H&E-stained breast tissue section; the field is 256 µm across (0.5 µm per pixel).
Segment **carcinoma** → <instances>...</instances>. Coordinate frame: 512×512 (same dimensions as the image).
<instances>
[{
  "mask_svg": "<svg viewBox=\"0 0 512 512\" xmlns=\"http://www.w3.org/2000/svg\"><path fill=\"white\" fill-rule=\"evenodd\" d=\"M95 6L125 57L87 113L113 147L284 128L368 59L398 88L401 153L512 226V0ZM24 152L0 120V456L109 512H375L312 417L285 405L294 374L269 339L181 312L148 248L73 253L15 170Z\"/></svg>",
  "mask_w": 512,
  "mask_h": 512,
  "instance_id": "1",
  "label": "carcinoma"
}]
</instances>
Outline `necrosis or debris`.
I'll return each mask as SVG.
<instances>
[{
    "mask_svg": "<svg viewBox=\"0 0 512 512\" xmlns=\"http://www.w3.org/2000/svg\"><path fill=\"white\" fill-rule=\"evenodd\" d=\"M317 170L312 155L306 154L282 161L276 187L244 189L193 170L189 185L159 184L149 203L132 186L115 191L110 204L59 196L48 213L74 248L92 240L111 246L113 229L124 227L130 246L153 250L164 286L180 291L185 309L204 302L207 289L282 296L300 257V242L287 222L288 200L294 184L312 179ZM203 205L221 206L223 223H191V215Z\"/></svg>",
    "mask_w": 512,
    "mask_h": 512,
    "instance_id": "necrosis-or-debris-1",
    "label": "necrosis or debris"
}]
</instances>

Work to be completed. Provide an exact reproduction of all the entries shown above.

Response.
H&E-stained breast tissue section; the field is 256 µm across (0.5 µm per pixel).
Segment **carcinoma** → <instances>...</instances>. Coordinate frame: 512×512 (same dimensions as the image).
<instances>
[{
  "mask_svg": "<svg viewBox=\"0 0 512 512\" xmlns=\"http://www.w3.org/2000/svg\"><path fill=\"white\" fill-rule=\"evenodd\" d=\"M95 6L125 57L87 113L113 147L284 128L368 59L398 88L401 153L512 226V0ZM24 152L0 120V456L109 512H375L312 417L285 405L294 374L269 339L181 312L148 248L73 253L15 170Z\"/></svg>",
  "mask_w": 512,
  "mask_h": 512,
  "instance_id": "1",
  "label": "carcinoma"
}]
</instances>
Outline `necrosis or debris`.
I'll return each mask as SVG.
<instances>
[{
    "mask_svg": "<svg viewBox=\"0 0 512 512\" xmlns=\"http://www.w3.org/2000/svg\"><path fill=\"white\" fill-rule=\"evenodd\" d=\"M317 170L312 155L306 154L282 161L276 187L244 189L193 170L189 185L159 184L149 203L132 186L115 191L110 204L59 196L48 213L74 248L92 240L111 246L113 229L124 227L130 246L153 250L164 286L180 291L185 309L204 302L207 289L282 296L300 257V242L287 222L288 200L294 184L312 179ZM203 205L221 206L223 223H191V215Z\"/></svg>",
    "mask_w": 512,
    "mask_h": 512,
    "instance_id": "necrosis-or-debris-1",
    "label": "necrosis or debris"
}]
</instances>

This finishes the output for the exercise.